# Entries provided
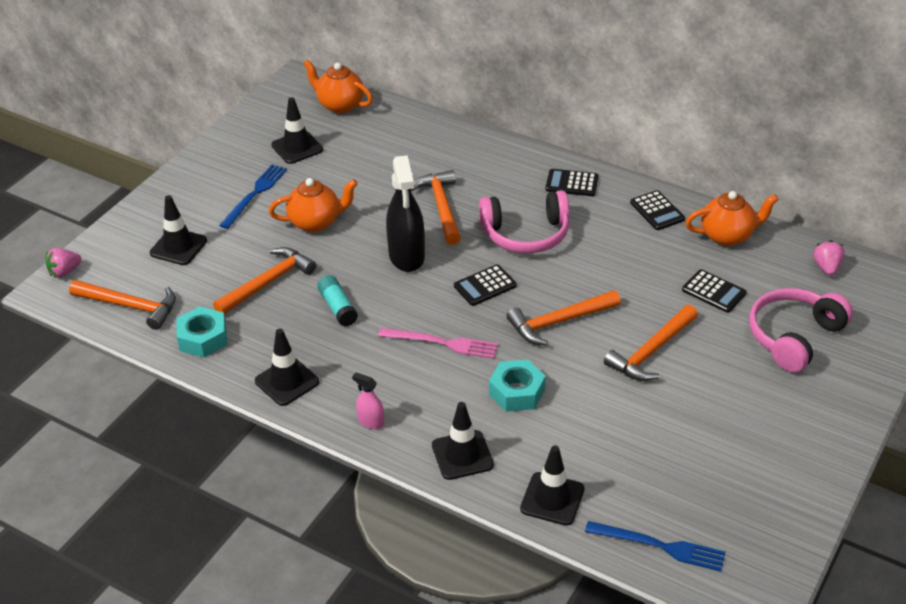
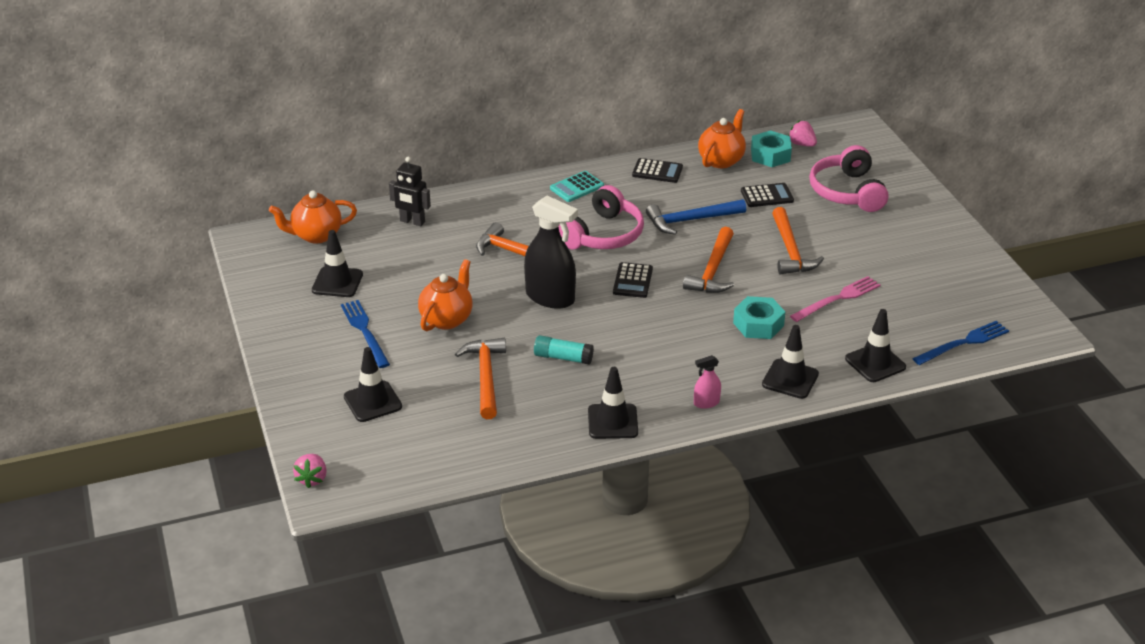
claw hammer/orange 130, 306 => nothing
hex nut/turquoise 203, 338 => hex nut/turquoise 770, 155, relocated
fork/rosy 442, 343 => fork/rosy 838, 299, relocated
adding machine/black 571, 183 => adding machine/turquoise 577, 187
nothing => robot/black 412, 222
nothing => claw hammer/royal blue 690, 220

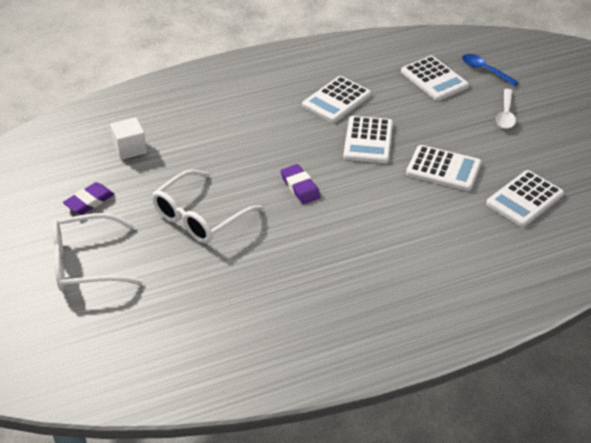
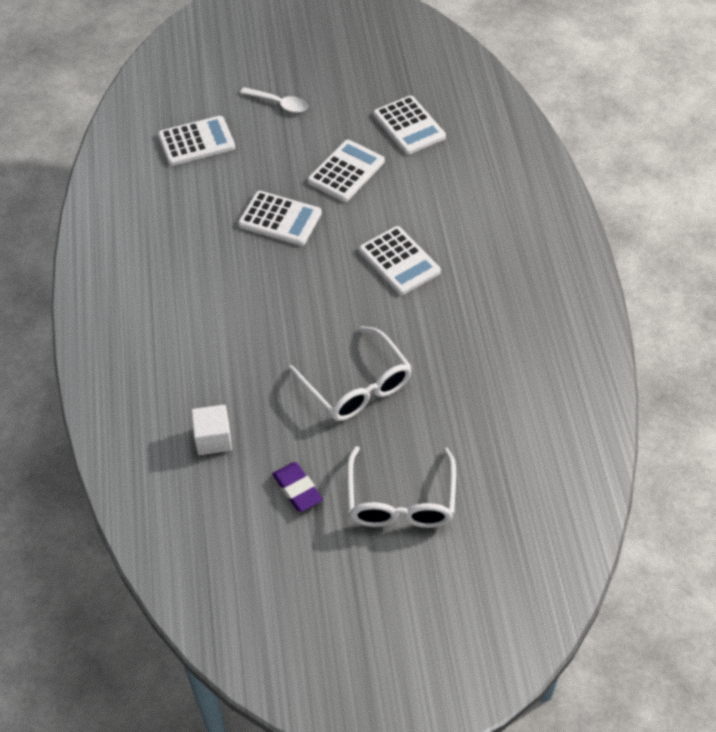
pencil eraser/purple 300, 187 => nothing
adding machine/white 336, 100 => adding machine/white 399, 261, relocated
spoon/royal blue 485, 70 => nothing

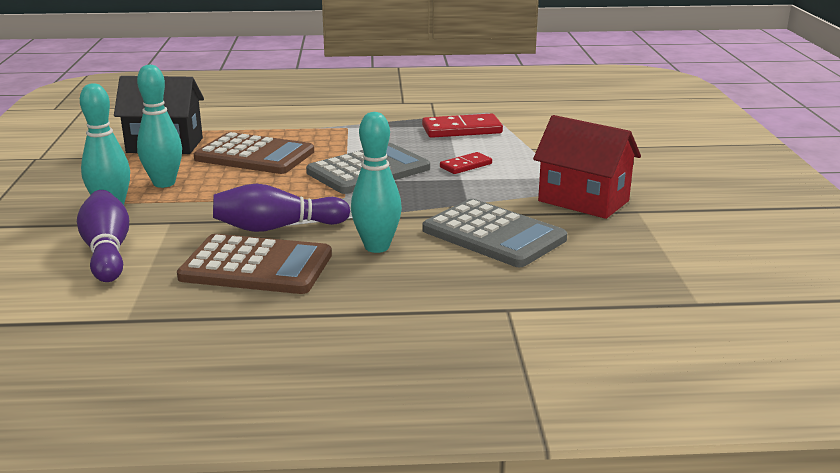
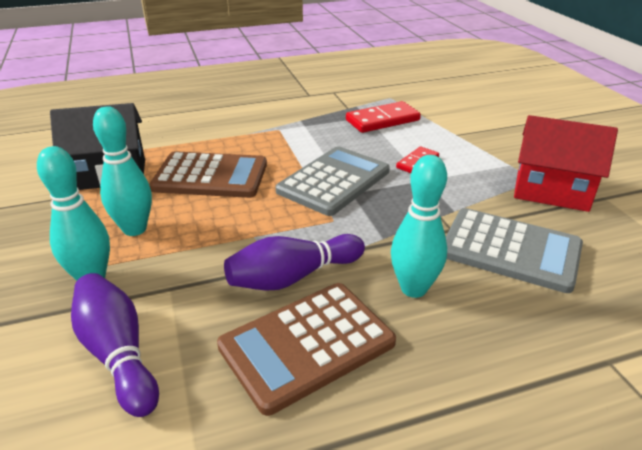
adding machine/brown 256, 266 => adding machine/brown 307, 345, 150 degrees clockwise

# Problem description
Locate the line containing "nothing => robot/black 412, 222" in the material above, then repeat it and every later line exactly, with no pictures.

# Answer box
nothing => robot/black 412, 222
nothing => claw hammer/royal blue 690, 220

pencil eraser/purple 300, 187 => nothing
adding machine/white 336, 100 => adding machine/white 399, 261, relocated
spoon/royal blue 485, 70 => nothing

adding machine/brown 256, 266 => adding machine/brown 307, 345, 150 degrees clockwise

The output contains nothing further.